### TASK REQUIREMENTS
Which lines have the string "rolling"? Copy all of them from the entries below.

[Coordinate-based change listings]

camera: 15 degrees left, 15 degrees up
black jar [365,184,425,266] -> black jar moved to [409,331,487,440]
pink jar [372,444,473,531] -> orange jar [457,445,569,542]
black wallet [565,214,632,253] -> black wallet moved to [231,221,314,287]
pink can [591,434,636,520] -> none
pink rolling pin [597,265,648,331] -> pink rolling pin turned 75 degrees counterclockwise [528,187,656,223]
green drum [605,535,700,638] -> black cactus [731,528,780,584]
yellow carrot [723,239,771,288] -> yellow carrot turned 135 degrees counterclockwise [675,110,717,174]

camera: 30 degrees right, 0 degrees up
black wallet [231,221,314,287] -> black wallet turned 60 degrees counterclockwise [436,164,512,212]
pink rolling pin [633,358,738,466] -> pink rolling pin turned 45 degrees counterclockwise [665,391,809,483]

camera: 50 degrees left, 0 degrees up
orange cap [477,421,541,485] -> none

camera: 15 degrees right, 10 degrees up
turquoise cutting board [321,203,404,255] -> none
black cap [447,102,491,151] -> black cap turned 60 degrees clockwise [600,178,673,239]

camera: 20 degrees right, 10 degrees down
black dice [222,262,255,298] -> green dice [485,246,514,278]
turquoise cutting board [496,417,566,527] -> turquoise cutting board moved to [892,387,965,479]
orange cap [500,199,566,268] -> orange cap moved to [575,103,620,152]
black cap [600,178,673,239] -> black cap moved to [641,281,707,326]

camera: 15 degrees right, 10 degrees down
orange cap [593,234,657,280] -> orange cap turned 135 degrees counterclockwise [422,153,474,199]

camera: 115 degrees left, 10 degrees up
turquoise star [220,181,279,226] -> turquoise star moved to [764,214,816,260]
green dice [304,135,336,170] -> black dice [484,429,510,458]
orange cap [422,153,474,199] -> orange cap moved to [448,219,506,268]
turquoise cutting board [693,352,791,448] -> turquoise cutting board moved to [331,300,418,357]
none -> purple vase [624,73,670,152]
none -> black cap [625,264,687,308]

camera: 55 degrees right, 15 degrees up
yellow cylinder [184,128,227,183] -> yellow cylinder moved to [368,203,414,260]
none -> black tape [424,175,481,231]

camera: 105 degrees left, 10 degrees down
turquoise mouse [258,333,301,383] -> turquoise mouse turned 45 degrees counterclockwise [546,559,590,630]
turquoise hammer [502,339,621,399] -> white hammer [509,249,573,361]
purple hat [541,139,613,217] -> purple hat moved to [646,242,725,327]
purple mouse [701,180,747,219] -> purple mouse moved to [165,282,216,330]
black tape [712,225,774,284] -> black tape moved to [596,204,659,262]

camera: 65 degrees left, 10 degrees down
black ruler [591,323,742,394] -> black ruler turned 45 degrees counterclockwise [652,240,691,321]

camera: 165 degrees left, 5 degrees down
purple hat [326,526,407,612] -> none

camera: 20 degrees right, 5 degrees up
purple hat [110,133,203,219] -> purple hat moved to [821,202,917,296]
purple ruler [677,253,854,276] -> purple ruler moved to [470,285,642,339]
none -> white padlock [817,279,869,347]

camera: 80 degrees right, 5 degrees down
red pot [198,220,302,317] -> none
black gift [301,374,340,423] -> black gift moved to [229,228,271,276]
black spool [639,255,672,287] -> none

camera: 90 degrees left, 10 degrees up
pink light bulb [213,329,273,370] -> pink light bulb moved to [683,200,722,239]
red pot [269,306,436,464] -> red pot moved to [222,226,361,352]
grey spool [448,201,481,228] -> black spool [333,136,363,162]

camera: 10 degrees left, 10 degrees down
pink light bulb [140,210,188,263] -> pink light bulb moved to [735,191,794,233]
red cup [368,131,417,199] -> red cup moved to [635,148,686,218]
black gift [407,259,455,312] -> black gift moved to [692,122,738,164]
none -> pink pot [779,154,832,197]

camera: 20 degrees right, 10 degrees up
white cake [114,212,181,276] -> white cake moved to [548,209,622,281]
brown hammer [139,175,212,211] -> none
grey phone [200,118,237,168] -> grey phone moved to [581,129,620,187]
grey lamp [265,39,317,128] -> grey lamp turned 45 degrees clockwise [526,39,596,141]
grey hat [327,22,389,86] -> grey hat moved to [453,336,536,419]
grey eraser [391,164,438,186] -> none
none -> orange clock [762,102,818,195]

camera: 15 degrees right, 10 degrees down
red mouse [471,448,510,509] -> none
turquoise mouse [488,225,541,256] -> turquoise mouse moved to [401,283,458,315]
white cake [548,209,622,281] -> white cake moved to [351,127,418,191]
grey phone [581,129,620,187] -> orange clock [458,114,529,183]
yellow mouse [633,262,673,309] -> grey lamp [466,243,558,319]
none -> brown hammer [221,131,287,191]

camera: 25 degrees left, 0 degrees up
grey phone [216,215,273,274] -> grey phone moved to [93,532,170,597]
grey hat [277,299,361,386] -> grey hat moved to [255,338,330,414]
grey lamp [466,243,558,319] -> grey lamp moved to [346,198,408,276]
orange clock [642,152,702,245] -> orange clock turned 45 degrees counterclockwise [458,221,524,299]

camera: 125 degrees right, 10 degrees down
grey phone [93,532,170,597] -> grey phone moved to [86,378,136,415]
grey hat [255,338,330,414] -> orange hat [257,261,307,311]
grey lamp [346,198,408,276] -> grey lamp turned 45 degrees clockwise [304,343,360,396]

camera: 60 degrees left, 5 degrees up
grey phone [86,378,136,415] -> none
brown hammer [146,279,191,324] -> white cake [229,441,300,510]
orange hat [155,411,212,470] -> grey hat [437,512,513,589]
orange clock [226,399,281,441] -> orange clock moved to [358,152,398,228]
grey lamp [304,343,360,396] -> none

### RESULT OF THE EXERCISE
pink rolling pin [597,265,648,331] -> pink rolling pin turned 75 degrees counterclockwise [528,187,656,223]
pink rolling pin [633,358,738,466] -> pink rolling pin turned 45 degrees counterclockwise [665,391,809,483]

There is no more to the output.